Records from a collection
*-*-*

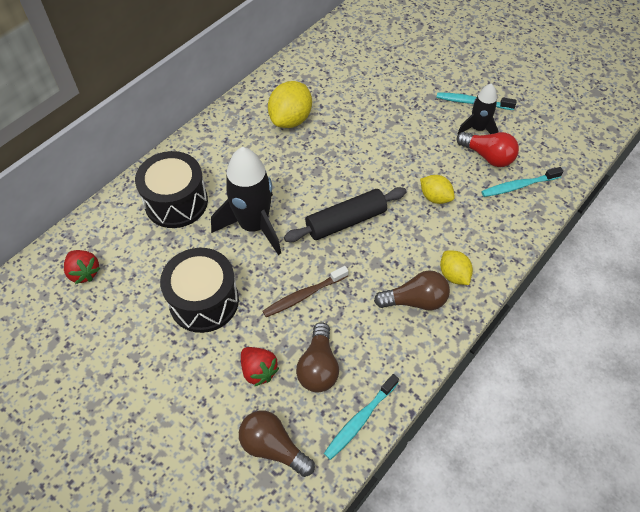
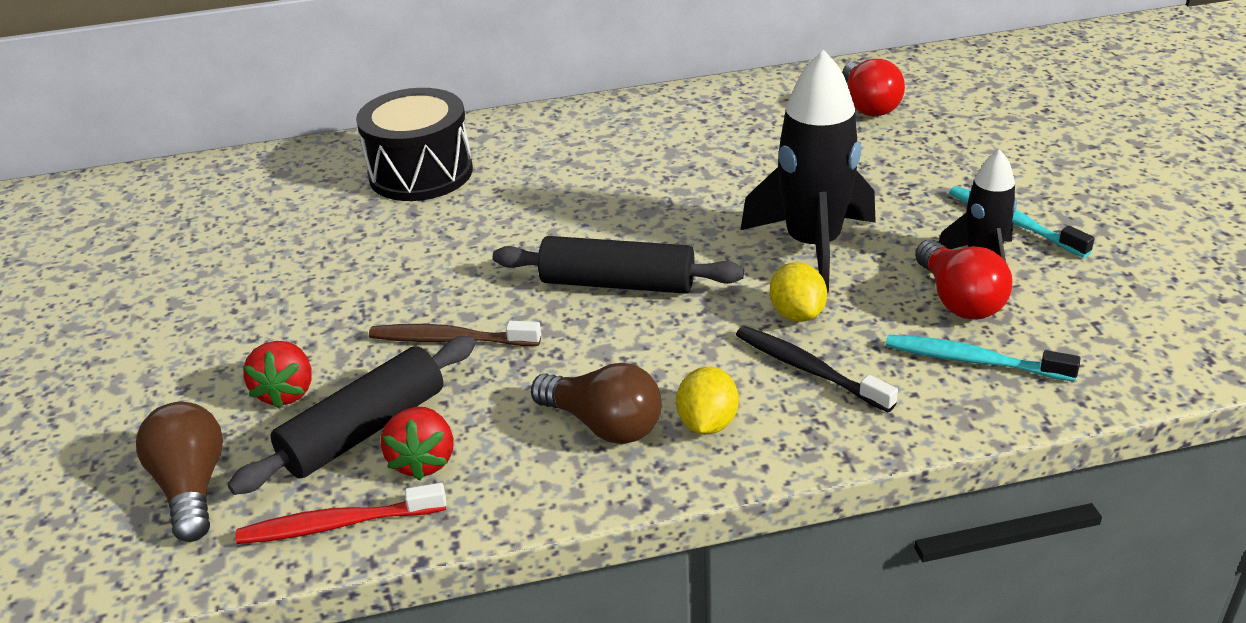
camera: 40 degrees right, 20 degrees down
(84, 272) = (232, 197): red strawberry -> red strawberry (423, 461)
(204, 301) = (321, 286): black drum -> none
(253, 226) = (483, 235): black rocket -> black rocket (812, 246)
(291, 119) = (680, 143): yellow lemon -> none
(318, 367) = (364, 430): brown light bulb -> black rolling pin
(354, 55) = (868, 105): none -> red light bulb
(360, 420) = (338, 524): turquoise toothbrush -> red toothbrush
(465, 225) = (808, 369): none -> black toothbrush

*-*-*

### HOW TO COMPLETE THIS TASK
Note down each line above where the word "bulb" occurs.

### ANSWER FOR THE TASK
(318, 367) = (364, 430): brown light bulb -> black rolling pin
(354, 55) = (868, 105): none -> red light bulb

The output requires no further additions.